Filtering the records below, copy only those lines that include the word "left".

**Entries provided**
::::::::

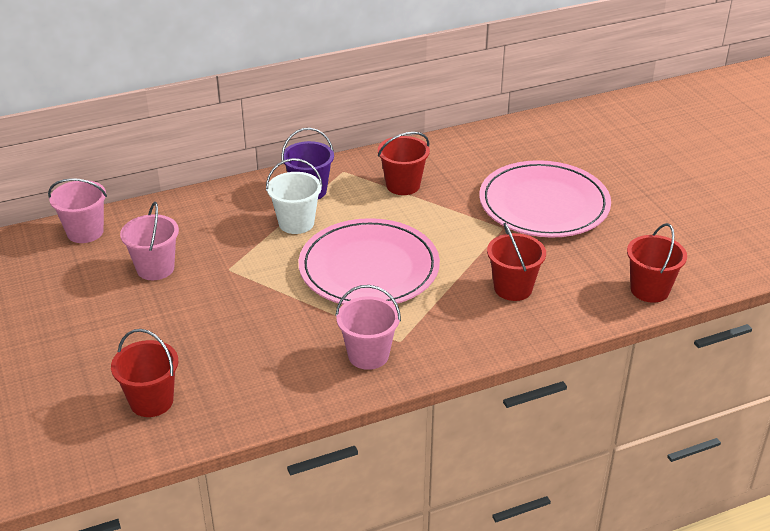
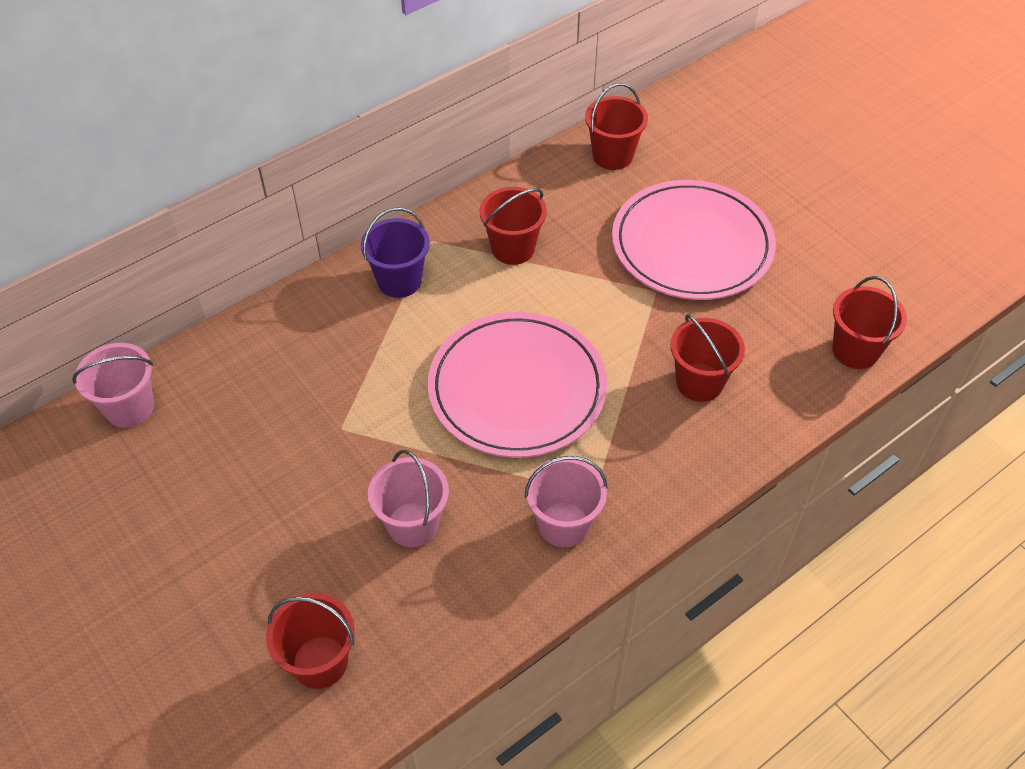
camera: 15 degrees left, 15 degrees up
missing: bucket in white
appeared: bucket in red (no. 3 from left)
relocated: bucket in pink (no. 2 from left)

::::::::

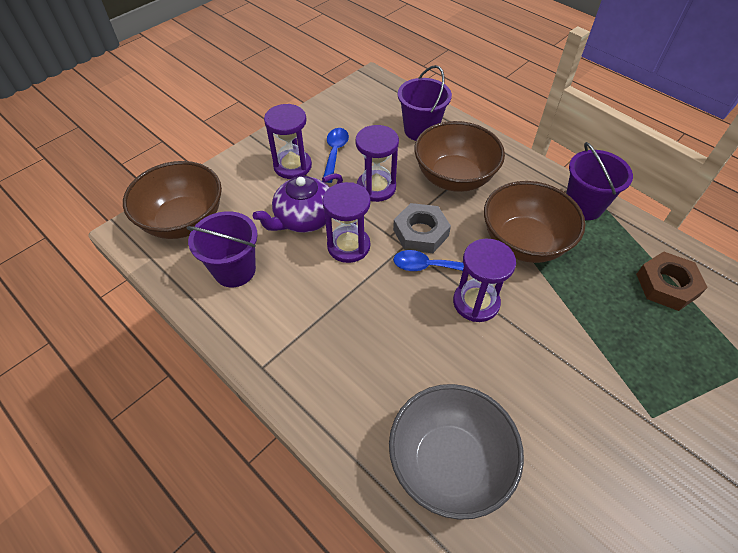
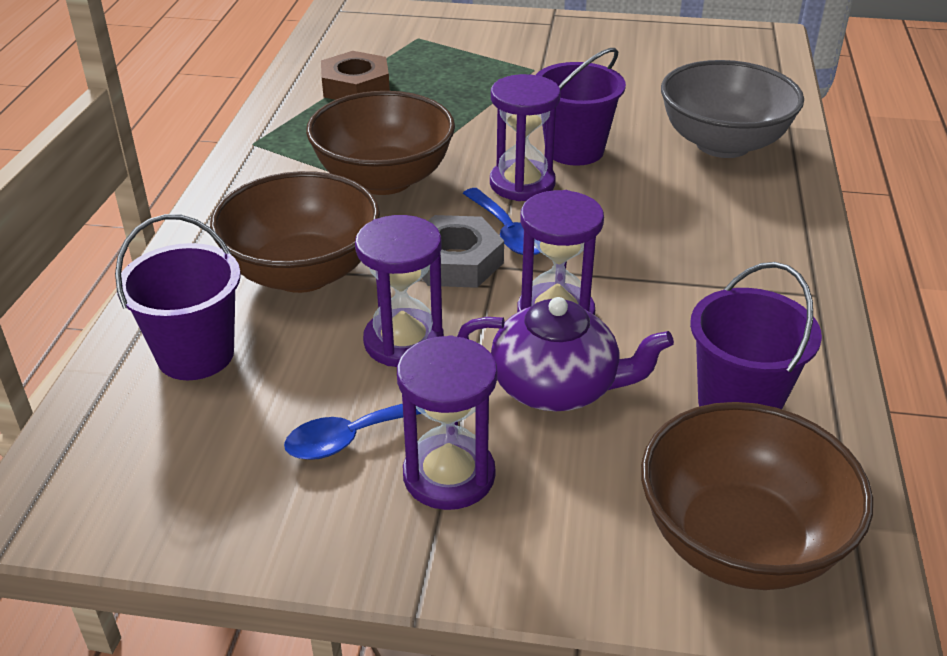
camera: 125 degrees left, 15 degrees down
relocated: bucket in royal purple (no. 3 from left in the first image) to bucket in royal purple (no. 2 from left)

::::::::

**Output for this task**
camera: 15 degrees left, 15 degrees up
appeared: bucket in red (no. 3 from left)
relocated: bucket in pink (no. 2 from left)
camera: 125 degrees left, 15 degrees down
relocated: bucket in royal purple (no. 3 from left in the first image) to bucket in royal purple (no. 2 from left)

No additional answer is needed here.